> _EXERCISE_
Reproduce the line that holds "audit.pptx: [932,458,955,488] ->" together with all the lines after it up to the end of the entries.

> _EXTRACTED ENTRIES_
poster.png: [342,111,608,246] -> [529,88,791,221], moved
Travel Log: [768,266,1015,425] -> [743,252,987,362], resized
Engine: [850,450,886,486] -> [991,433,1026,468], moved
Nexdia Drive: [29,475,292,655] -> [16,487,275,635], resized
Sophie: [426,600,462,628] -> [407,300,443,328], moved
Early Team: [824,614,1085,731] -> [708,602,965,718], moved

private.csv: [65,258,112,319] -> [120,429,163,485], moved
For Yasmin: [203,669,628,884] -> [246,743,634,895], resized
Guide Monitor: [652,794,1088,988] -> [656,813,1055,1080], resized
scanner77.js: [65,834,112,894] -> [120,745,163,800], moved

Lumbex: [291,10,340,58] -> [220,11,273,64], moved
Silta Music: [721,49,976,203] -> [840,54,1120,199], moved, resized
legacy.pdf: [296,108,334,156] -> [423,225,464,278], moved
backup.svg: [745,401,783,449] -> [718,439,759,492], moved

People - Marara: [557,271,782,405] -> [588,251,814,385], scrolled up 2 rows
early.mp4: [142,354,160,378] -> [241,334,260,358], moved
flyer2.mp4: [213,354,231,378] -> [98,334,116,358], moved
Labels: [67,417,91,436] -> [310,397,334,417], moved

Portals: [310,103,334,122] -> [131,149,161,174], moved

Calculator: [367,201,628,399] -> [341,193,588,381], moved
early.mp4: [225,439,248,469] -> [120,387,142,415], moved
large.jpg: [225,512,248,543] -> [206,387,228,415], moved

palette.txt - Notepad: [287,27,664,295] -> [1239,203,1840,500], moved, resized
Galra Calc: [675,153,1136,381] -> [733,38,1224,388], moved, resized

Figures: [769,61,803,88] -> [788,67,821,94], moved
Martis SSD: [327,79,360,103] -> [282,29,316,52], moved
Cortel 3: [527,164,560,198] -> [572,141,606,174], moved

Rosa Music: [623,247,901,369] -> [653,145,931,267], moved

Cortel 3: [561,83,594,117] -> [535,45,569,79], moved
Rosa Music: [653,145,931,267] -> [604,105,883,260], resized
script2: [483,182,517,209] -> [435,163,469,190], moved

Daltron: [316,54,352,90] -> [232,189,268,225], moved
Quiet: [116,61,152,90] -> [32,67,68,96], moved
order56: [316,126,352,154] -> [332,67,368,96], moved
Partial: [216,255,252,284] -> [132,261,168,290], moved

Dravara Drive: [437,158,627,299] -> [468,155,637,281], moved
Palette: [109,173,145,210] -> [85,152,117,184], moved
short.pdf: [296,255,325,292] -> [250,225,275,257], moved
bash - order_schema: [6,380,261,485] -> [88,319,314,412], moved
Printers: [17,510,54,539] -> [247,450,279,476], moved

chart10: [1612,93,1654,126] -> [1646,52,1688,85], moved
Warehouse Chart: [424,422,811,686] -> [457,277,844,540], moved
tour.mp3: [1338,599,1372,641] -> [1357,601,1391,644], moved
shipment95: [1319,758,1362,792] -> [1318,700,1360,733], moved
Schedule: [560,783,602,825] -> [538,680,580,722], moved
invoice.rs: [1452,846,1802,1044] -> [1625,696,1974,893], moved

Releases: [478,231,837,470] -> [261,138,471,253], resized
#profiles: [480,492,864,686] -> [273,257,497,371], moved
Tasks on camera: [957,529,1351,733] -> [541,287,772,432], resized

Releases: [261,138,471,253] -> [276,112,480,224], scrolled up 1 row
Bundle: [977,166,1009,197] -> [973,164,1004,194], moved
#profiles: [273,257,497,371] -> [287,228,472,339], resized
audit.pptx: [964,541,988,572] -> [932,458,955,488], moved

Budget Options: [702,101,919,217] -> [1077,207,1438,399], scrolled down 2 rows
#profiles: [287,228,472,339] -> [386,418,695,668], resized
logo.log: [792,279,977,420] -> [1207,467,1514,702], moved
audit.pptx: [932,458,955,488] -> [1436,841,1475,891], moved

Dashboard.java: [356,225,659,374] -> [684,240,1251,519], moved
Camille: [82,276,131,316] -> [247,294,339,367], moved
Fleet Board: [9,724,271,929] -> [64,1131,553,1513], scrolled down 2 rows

> _EXPECTED ANSWER_
audit.pptx: [932,458,955,488] -> [1436,841,1475,891], moved

Dashboard.java: [356,225,659,374] -> [684,240,1251,519], moved
Camille: [82,276,131,316] -> [247,294,339,367], moved
Fleet Board: [9,724,271,929] -> [64,1131,553,1513], scrolled down 2 rows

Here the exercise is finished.